Change detection data

◇ ◇ ◇ ◇ ◇

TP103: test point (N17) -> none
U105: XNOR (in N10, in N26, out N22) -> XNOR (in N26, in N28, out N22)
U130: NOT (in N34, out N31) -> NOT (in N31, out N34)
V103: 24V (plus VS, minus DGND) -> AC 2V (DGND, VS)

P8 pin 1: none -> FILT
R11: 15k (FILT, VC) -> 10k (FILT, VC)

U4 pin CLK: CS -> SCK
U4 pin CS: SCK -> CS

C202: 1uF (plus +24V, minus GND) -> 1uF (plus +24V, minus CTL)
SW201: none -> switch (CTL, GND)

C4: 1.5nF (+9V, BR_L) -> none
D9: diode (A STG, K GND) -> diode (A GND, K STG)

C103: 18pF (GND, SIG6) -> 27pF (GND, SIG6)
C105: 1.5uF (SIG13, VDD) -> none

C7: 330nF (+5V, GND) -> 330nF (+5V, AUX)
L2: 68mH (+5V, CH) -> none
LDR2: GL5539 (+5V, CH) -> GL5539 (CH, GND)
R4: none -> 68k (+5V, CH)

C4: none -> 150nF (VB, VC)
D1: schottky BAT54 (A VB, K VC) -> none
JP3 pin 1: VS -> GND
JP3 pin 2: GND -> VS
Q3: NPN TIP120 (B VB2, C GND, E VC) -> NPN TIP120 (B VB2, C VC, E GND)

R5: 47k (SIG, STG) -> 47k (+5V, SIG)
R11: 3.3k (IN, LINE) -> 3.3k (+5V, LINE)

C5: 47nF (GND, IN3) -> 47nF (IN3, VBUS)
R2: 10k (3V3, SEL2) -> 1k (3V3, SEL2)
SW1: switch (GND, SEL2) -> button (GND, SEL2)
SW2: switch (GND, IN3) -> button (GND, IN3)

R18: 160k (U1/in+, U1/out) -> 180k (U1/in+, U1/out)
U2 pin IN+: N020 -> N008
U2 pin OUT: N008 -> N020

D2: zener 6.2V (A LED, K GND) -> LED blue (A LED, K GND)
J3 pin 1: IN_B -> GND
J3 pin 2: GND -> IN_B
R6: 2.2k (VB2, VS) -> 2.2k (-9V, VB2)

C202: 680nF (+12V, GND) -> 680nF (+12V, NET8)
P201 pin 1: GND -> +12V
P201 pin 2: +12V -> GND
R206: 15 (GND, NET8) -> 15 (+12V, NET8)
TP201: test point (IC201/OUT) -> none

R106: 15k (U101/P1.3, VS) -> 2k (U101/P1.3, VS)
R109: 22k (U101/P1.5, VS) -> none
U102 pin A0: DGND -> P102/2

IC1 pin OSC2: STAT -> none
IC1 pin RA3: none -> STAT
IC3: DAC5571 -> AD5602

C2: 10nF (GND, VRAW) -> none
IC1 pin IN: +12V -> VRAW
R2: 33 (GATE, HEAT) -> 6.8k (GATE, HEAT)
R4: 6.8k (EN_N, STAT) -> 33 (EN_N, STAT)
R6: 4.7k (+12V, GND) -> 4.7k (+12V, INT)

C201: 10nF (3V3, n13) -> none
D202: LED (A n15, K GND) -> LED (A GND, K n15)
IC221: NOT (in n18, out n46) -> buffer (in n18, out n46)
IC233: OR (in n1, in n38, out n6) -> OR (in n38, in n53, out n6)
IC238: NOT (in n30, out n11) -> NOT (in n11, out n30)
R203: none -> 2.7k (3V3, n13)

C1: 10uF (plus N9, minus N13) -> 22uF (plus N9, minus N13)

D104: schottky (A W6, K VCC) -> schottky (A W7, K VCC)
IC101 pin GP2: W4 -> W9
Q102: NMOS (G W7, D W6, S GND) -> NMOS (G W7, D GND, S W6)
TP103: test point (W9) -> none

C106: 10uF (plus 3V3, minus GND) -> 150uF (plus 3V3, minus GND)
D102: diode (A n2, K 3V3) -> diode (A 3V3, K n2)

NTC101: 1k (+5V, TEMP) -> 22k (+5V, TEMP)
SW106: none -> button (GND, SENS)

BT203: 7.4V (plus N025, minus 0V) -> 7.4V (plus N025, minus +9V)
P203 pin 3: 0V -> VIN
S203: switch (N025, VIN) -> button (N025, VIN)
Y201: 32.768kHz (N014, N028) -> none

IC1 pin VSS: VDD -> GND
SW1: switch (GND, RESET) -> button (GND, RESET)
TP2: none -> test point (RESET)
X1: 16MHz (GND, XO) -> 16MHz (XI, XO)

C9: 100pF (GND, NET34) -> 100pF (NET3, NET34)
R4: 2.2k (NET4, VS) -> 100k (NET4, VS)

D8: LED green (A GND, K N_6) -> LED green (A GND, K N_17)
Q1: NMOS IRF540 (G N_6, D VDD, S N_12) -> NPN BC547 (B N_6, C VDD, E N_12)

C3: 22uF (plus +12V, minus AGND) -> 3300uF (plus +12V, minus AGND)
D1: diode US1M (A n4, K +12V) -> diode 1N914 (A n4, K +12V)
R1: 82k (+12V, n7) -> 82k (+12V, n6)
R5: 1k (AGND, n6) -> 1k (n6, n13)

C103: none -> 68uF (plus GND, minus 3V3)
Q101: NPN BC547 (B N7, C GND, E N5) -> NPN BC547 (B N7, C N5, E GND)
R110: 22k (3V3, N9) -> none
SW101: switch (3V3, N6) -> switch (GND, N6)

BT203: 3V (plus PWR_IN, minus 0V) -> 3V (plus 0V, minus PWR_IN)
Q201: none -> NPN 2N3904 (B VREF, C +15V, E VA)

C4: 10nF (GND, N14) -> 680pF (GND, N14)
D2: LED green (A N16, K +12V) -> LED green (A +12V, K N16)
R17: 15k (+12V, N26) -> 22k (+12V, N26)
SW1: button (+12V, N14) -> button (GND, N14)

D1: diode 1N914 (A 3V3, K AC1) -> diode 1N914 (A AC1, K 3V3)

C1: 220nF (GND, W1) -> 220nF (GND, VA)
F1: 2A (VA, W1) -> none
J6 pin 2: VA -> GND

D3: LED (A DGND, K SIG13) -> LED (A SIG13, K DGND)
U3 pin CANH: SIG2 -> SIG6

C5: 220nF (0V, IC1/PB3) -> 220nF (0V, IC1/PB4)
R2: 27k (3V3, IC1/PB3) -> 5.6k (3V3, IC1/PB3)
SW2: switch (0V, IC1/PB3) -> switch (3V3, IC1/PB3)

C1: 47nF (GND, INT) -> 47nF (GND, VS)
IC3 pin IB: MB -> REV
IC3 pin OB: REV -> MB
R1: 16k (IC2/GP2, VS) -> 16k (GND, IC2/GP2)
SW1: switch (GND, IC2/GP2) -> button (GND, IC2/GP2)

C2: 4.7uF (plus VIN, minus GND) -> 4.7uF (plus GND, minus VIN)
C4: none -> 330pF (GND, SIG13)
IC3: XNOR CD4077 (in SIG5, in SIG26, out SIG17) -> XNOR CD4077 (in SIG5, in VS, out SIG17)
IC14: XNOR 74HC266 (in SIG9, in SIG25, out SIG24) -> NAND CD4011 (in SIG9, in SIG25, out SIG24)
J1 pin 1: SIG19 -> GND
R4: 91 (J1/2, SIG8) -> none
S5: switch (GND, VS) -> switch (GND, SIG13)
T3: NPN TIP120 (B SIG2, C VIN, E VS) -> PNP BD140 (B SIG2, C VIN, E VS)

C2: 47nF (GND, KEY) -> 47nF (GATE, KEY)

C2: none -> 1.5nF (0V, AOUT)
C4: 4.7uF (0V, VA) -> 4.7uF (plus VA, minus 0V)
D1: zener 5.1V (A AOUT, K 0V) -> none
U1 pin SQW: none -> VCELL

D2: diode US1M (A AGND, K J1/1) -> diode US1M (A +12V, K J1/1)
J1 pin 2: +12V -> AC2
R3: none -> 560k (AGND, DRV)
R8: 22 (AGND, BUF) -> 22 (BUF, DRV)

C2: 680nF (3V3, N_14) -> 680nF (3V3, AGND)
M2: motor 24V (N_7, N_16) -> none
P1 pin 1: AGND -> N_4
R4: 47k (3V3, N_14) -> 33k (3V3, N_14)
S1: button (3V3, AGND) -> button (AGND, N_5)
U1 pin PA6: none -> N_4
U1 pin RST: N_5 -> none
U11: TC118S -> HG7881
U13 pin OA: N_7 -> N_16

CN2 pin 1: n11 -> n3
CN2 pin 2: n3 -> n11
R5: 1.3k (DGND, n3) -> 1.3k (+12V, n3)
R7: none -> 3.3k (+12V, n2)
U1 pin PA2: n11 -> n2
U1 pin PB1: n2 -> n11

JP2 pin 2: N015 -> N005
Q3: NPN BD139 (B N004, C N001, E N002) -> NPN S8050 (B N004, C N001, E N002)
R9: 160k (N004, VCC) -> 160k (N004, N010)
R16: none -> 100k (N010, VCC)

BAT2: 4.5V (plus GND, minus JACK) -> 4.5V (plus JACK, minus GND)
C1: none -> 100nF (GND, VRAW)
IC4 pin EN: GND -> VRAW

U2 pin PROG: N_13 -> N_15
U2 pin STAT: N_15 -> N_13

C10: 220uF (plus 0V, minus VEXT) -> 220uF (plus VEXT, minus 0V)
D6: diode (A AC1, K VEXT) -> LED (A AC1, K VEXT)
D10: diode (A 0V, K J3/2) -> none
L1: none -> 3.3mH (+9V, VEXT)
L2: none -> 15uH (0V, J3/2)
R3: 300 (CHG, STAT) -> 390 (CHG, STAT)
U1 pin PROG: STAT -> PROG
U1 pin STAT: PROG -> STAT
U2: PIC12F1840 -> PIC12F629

◇ ◇ ◇ ◇ ◇

Exercise details:
For this exercise, output exactly the lines above from the line with "U102 pin A0: DGND -> P102/2" to the line with "IC221: NOT (in", counting both, and leave out the rest.

Solved exercise:
U102 pin A0: DGND -> P102/2

IC1 pin OSC2: STAT -> none
IC1 pin RA3: none -> STAT
IC3: DAC5571 -> AD5602

C2: 10nF (GND, VRAW) -> none
IC1 pin IN: +12V -> VRAW
R2: 33 (GATE, HEAT) -> 6.8k (GATE, HEAT)
R4: 6.8k (EN_N, STAT) -> 33 (EN_N, STAT)
R6: 4.7k (+12V, GND) -> 4.7k (+12V, INT)

C201: 10nF (3V3, n13) -> none
D202: LED (A n15, K GND) -> LED (A GND, K n15)
IC221: NOT (in n18, out n46) -> buffer (in n18, out n46)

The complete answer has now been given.